REQUIREMENT:
Copy out all the items below, putting "blank" wherever "none" appears and changing nothing else.

[Begin DATA EXCERPTS]

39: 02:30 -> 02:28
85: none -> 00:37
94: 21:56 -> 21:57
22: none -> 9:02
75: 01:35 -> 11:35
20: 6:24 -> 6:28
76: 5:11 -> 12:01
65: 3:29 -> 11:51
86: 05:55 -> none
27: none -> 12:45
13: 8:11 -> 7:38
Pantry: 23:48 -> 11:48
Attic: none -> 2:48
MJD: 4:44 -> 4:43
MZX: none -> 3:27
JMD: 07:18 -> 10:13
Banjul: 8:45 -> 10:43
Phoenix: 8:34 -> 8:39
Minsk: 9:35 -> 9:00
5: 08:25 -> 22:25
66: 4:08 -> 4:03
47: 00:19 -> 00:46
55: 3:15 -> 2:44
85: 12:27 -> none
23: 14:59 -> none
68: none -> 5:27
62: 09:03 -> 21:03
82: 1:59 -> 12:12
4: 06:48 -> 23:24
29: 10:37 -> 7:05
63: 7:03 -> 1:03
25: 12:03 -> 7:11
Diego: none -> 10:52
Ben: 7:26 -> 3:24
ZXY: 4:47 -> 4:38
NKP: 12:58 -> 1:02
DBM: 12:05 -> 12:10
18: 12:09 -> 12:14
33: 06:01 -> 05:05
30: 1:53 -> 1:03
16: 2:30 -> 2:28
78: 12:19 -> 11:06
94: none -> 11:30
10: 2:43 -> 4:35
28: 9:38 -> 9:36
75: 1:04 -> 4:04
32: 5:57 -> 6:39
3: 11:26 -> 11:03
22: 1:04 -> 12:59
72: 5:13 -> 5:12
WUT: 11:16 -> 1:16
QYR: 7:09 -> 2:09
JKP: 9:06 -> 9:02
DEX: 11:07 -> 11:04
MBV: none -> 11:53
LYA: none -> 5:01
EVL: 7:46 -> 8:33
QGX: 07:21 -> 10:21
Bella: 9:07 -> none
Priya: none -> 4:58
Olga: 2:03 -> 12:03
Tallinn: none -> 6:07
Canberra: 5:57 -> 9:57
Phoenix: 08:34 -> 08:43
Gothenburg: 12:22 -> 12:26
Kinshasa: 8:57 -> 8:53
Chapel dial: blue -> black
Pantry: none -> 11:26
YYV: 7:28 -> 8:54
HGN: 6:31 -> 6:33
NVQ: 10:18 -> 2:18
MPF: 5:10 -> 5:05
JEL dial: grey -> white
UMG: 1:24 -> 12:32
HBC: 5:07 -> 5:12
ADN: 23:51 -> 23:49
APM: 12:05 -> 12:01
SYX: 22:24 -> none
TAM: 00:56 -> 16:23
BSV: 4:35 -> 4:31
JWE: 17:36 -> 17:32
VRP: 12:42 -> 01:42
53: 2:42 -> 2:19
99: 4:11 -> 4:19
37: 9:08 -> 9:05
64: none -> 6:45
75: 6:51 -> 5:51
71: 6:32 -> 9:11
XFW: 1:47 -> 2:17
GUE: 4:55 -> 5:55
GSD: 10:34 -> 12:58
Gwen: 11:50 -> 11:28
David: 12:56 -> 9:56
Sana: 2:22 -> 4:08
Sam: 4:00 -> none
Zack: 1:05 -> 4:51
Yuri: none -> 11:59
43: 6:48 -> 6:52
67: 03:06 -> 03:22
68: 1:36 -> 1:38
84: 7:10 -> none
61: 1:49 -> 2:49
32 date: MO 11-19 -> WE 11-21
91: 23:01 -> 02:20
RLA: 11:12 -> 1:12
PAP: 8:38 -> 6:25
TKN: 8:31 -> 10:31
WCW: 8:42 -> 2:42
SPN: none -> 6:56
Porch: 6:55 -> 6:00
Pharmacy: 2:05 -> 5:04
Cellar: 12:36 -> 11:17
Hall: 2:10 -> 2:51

[End DATA EXCERPTS]

RESULT:
39: 02:30 -> 02:28
85: blank -> 00:37
94: 21:56 -> 21:57
22: blank -> 9:02
75: 01:35 -> 11:35
20: 6:24 -> 6:28
76: 5:11 -> 12:01
65: 3:29 -> 11:51
86: 05:55 -> blank
27: blank -> 12:45
13: 8:11 -> 7:38
Pantry: 23:48 -> 11:48
Attic: blank -> 2:48
MJD: 4:44 -> 4:43
MZX: blank -> 3:27
JMD: 07:18 -> 10:13
Banjul: 8:45 -> 10:43
Phoenix: 8:34 -> 8:39
Minsk: 9:35 -> 9:00
5: 08:25 -> 22:25
66: 4:08 -> 4:03
47: 00:19 -> 00:46
55: 3:15 -> 2:44
85: 12:27 -> blank
23: 14:59 -> blank
68: blank -> 5:27
62: 09:03 -> 21:03
82: 1:59 -> 12:12
4: 06:48 -> 23:24
29: 10:37 -> 7:05
63: 7:03 -> 1:03
25: 12:03 -> 7:11
Diego: blank -> 10:52
Ben: 7:26 -> 3:24
ZXY: 4:47 -> 4:38
NKP: 12:58 -> 1:02
DBM: 12:05 -> 12:10
18: 12:09 -> 12:14
33: 06:01 -> 05:05
30: 1:53 -> 1:03
16: 2:30 -> 2:28
78: 12:19 -> 11:06
94: blank -> 11:30
10: 2:43 -> 4:35
28: 9:38 -> 9:36
75: 1:04 -> 4:04
32: 5:57 -> 6:39
3: 11:26 -> 11:03
22: 1:04 -> 12:59
72: 5:13 -> 5:12
WUT: 11:16 -> 1:16
QYR: 7:09 -> 2:09
JKP: 9:06 -> 9:02
DEX: 11:07 -> 11:04
MBV: blank -> 11:53
LYA: blank -> 5:01
EVL: 7:46 -> 8:33
QGX: 07:21 -> 10:21
Bella: 9:07 -> blank
Priya: blank -> 4:58
Olga: 2:03 -> 12:03
Tallinn: blank -> 6:07
Canberra: 5:57 -> 9:57
Phoenix: 08:34 -> 08:43
Gothenburg: 12:22 -> 12:26
Kinshasa: 8:57 -> 8:53
Chapel dial: blue -> black
Pantry: blank -> 11:26
YYV: 7:28 -> 8:54
HGN: 6:31 -> 6:33
NVQ: 10:18 -> 2:18
MPF: 5:10 -> 5:05
JEL dial: grey -> white
UMG: 1:24 -> 12:32
HBC: 5:07 -> 5:12
ADN: 23:51 -> 23:49
APM: 12:05 -> 12:01
SYX: 22:24 -> blank
TAM: 00:56 -> 16:23
BSV: 4:35 -> 4:31
JWE: 17:36 -> 17:32
VRP: 12:42 -> 01:42
53: 2:42 -> 2:19
99: 4:11 -> 4:19
37: 9:08 -> 9:05
64: blank -> 6:45
75: 6:51 -> 5:51
71: 6:32 -> 9:11
XFW: 1:47 -> 2:17
GUE: 4:55 -> 5:55
GSD: 10:34 -> 12:58
Gwen: 11:50 -> 11:28
David: 12:56 -> 9:56
Sana: 2:22 -> 4:08
Sam: 4:00 -> blank
Zack: 1:05 -> 4:51
Yuri: blank -> 11:59
43: 6:48 -> 6:52
67: 03:06 -> 03:22
68: 1:36 -> 1:38
84: 7:10 -> blank
61: 1:49 -> 2:49
32 date: MO 11-19 -> WE 11-21
91: 23:01 -> 02:20
RLA: 11:12 -> 1:12
PAP: 8:38 -> 6:25
TKN: 8:31 -> 10:31
WCW: 8:42 -> 2:42
SPN: blank -> 6:56
Porch: 6:55 -> 6:00
Pharmacy: 2:05 -> 5:04
Cellar: 12:36 -> 11:17
Hall: 2:10 -> 2:51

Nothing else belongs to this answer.